* **Study material**:
* * * * * * * * *

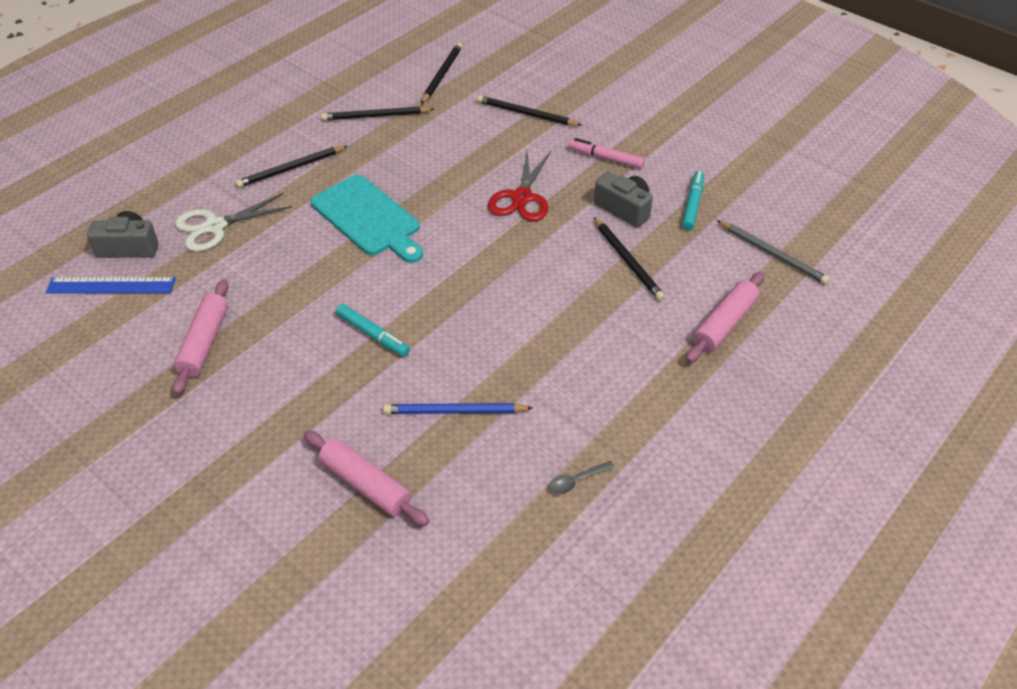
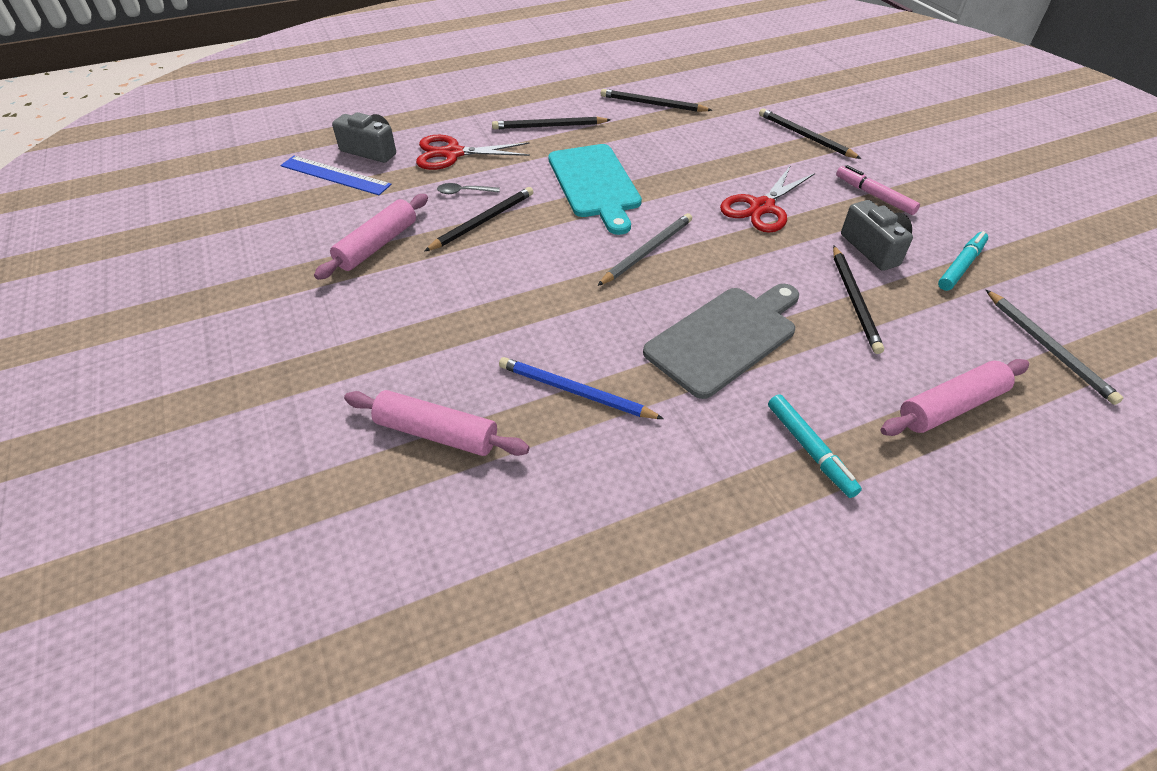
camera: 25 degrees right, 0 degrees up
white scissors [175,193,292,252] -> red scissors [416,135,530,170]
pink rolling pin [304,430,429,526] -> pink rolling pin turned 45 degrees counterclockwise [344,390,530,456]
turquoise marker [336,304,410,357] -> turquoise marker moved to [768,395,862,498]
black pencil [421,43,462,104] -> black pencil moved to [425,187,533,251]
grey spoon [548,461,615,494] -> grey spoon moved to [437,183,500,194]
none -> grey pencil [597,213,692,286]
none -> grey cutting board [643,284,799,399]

* * * * * * * * *

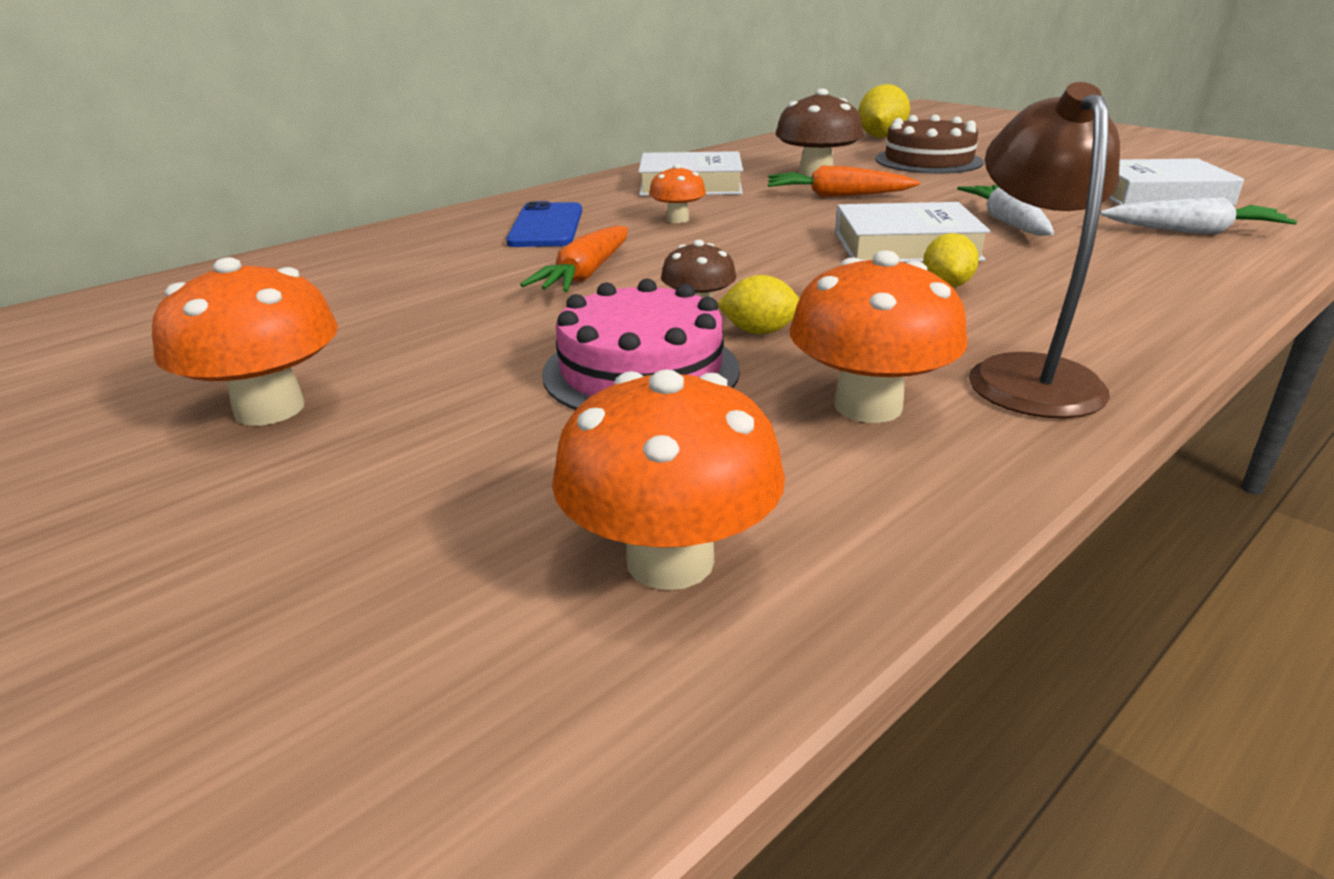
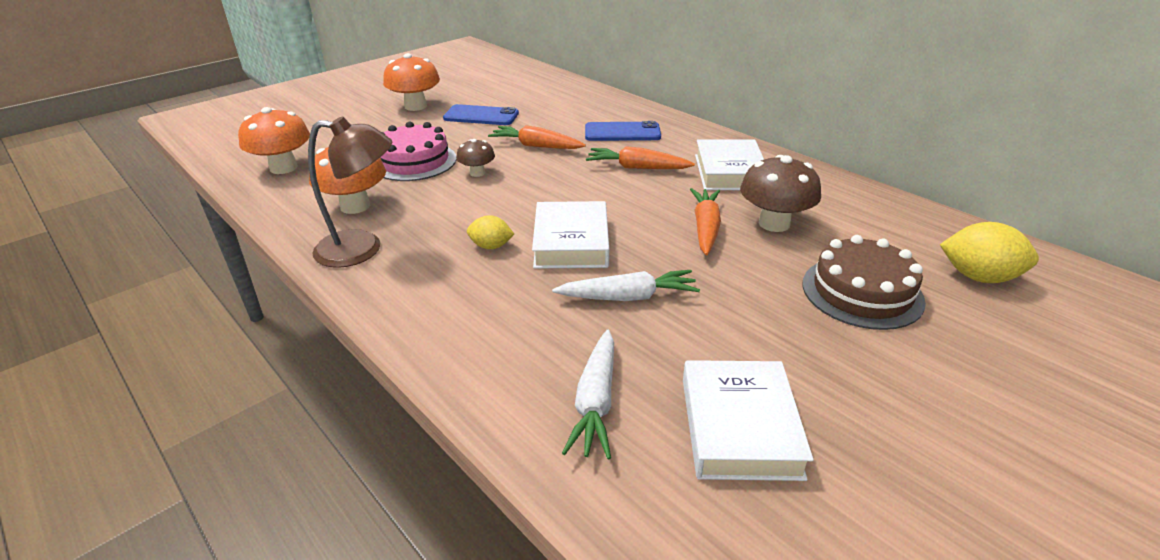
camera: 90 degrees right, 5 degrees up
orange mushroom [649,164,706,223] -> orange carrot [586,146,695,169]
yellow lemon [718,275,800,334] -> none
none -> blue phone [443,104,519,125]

* * * * * * * * *

* **About this exercise**: Looking at the entries above, can you reproduce exactly the lines from the one that holds "black pencil [421,43,462,104]" through the one that holds "none -> grey cutting board [643,284,799,399]", and only those?

* **Exercise response**:
black pencil [421,43,462,104] -> black pencil moved to [425,187,533,251]
grey spoon [548,461,615,494] -> grey spoon moved to [437,183,500,194]
none -> grey pencil [597,213,692,286]
none -> grey cutting board [643,284,799,399]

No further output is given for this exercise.